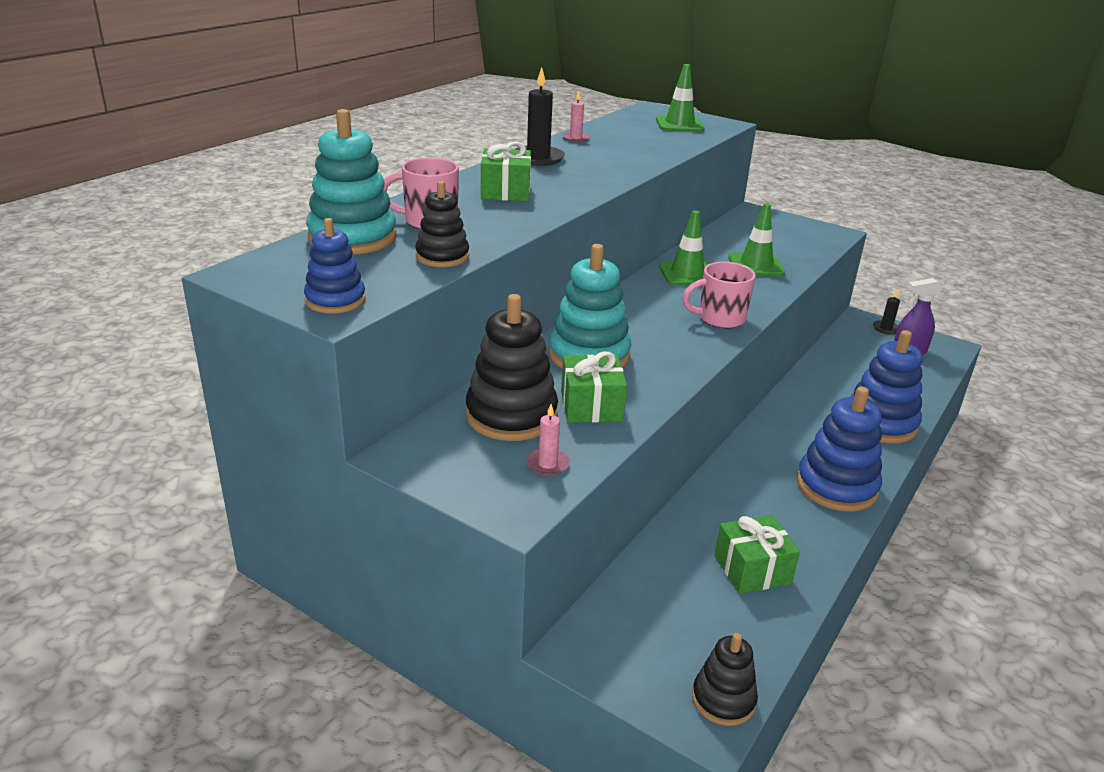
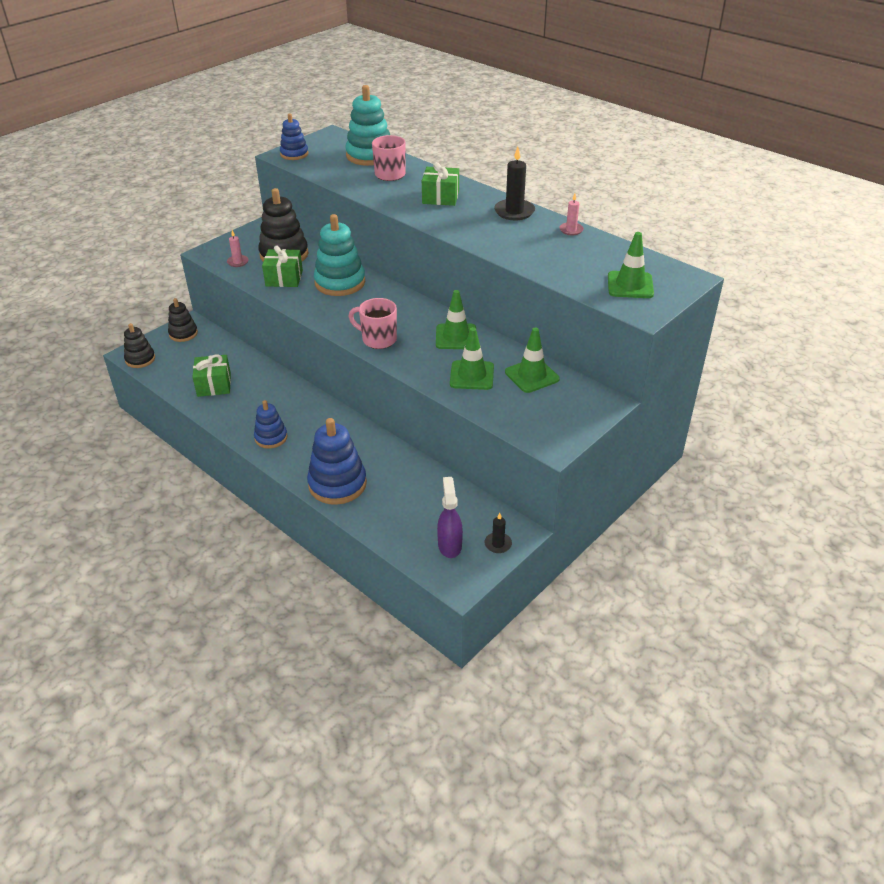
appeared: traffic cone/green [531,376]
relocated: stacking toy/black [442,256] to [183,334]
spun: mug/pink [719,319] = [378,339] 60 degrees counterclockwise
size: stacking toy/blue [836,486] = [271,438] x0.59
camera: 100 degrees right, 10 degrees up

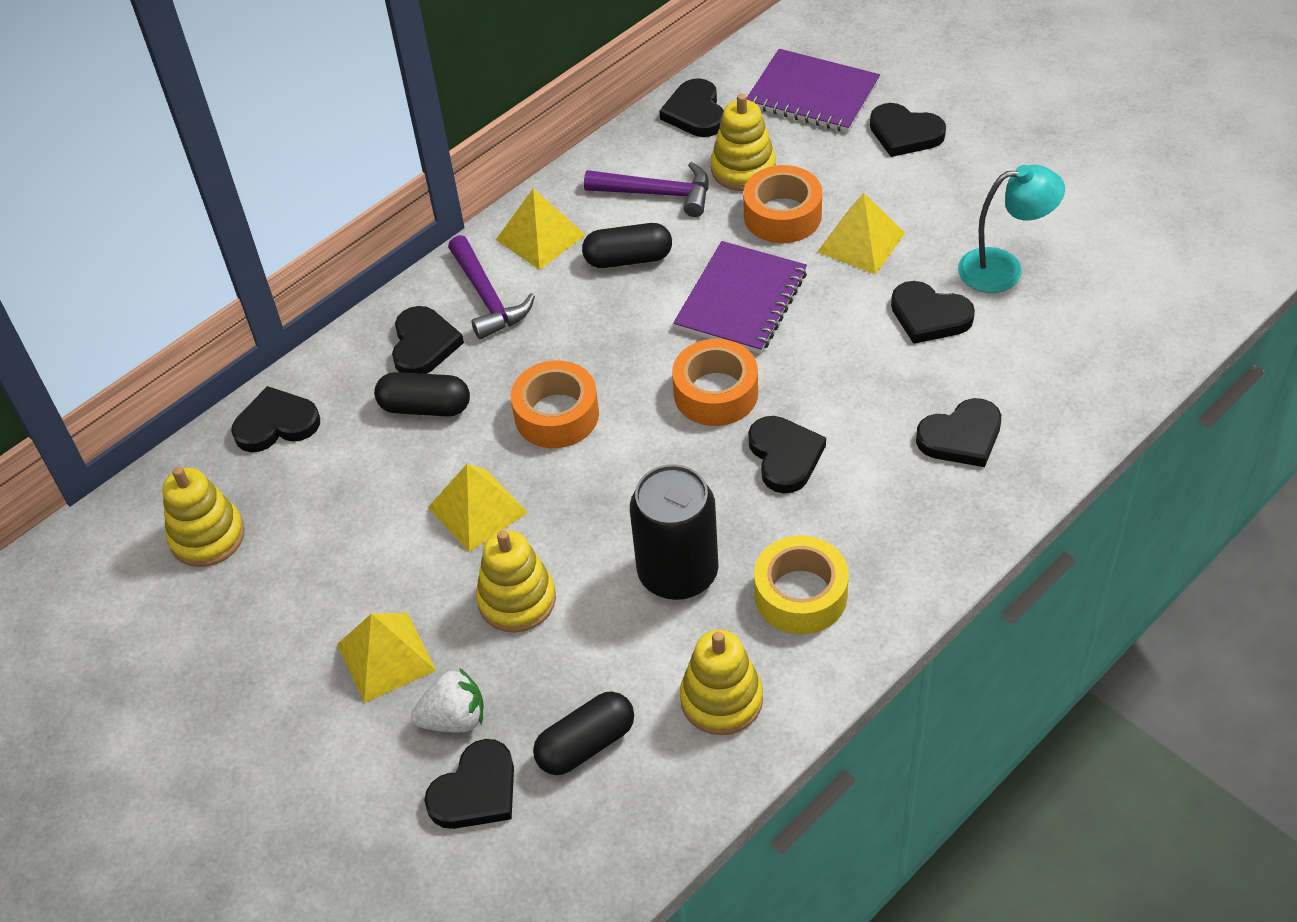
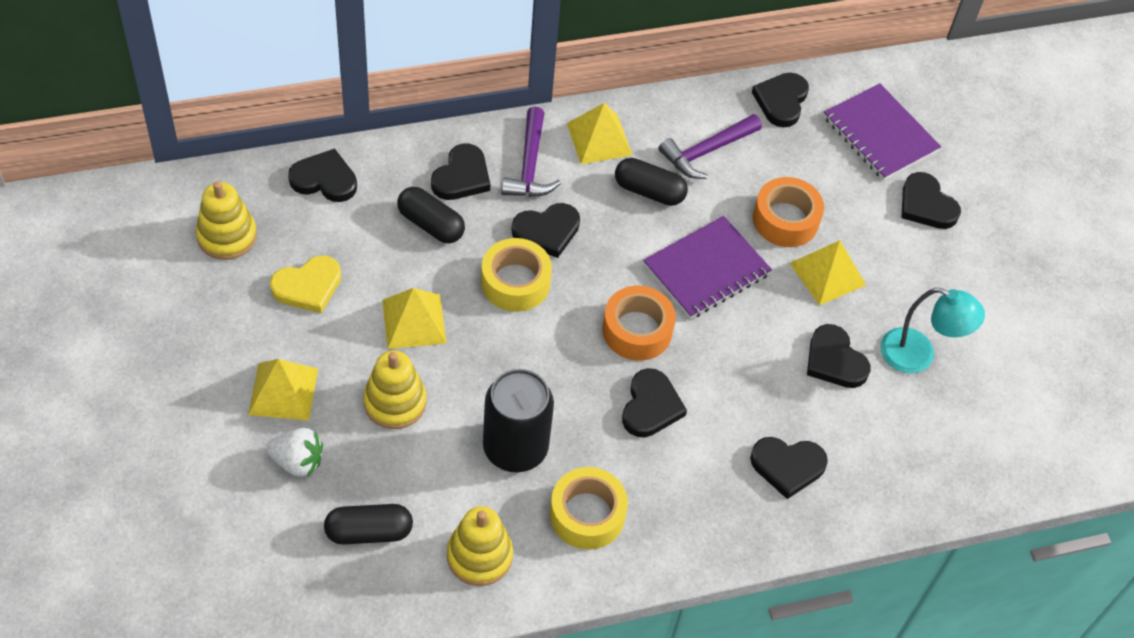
missing: stacking toy/yellow [743,169]
appeared: heart/yellow [308,286]
relocated: heart/black [476,791] to [547,231]
colour: tape/orange [557,415] to tape/yellow [515,282]
spun: hammer/purple [657,194] = [706,151] 105 degrees clockwise
camera: 20 degrees right, 5 degrees up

= = = = =

=== EXERCISE DETAILS ===
Please return the listing above exactly and leave every picture out.

=== ANSWER SECTION ===
appeared: traffic cone/green [531,376]
relocated: stacking toy/black [442,256] to [183,334]
spun: mug/pink [719,319] = [378,339] 60 degrees counterclockwise
size: stacking toy/blue [836,486] = [271,438] x0.59
camera: 100 degrees right, 10 degrees up

missing: stacking toy/yellow [743,169]
appeared: heart/yellow [308,286]
relocated: heart/black [476,791] to [547,231]
colour: tape/orange [557,415] to tape/yellow [515,282]
spun: hammer/purple [657,194] = [706,151] 105 degrees clockwise
camera: 20 degrees right, 5 degrees up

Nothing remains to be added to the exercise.